** Your goal **
Your output should be exactly the lines from the one containing "recoloured: marker (white)" through the final line of the records, both included, with every picture left out.

++++++++++

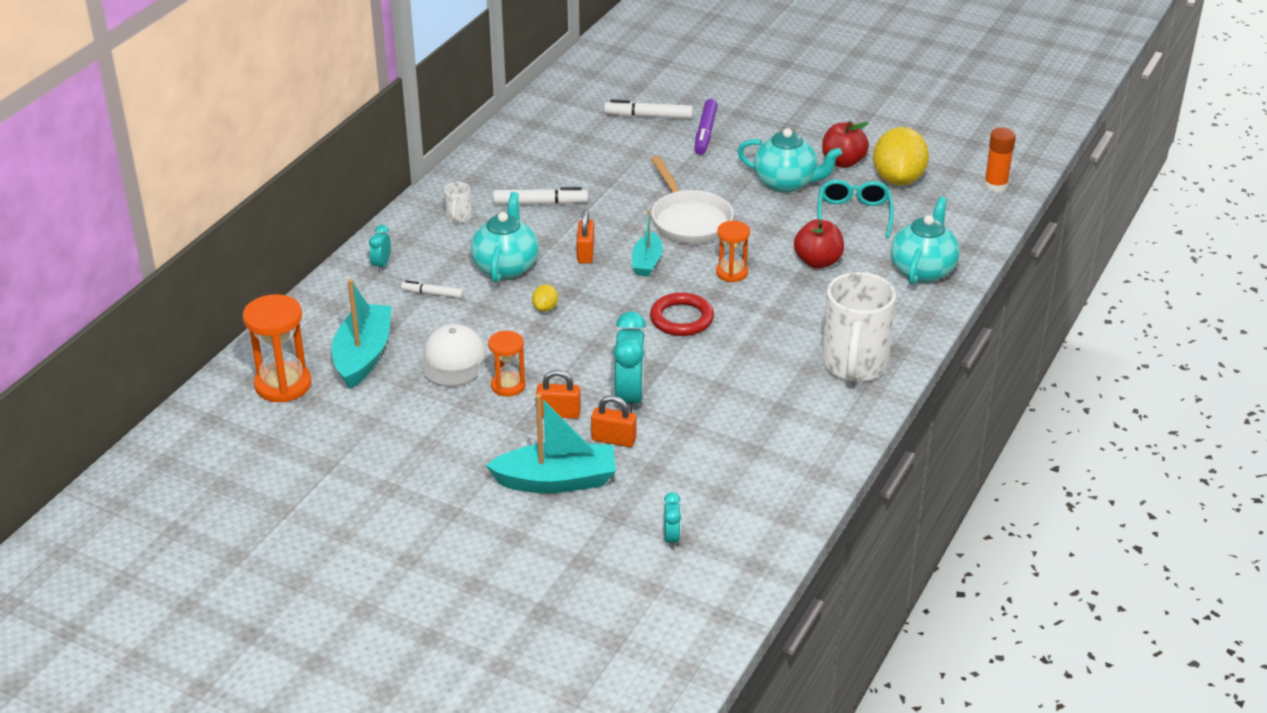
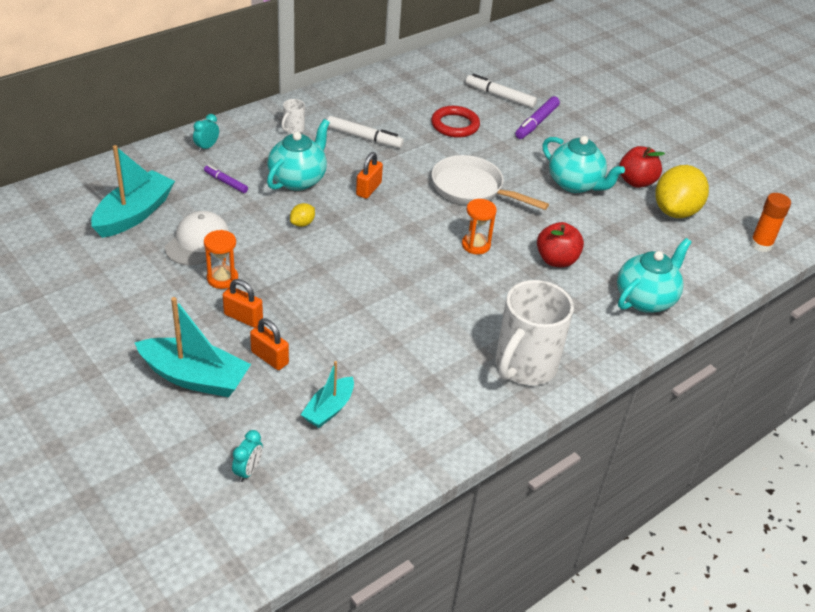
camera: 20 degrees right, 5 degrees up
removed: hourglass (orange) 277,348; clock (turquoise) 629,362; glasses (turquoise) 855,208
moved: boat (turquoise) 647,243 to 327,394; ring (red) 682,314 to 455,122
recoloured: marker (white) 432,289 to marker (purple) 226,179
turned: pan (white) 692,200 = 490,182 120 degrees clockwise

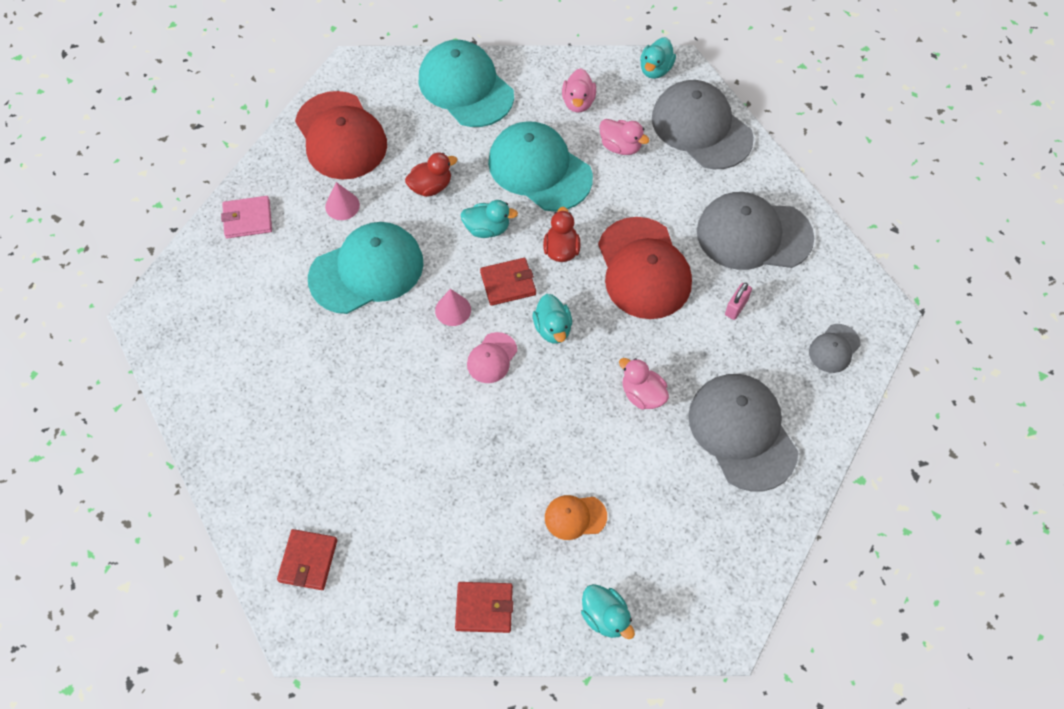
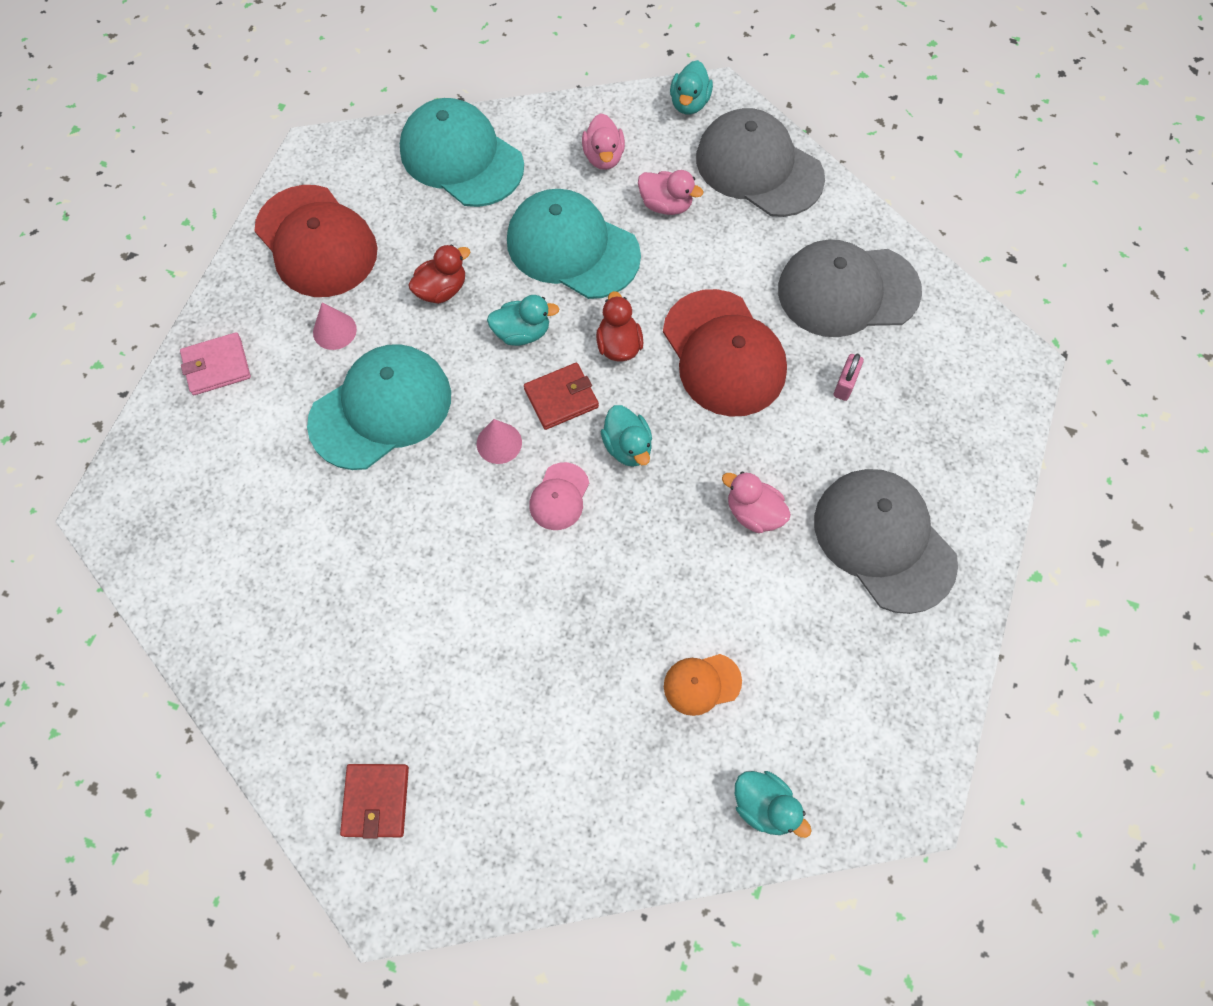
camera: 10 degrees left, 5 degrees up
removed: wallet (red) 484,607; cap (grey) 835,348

++++++++++

** Task response **
recoloured: marker (white) 432,289 to marker (purple) 226,179
turned: pan (white) 692,200 = 490,182 120 degrees clockwise

camera: 10 degrees left, 5 degrees up
removed: wallet (red) 484,607; cap (grey) 835,348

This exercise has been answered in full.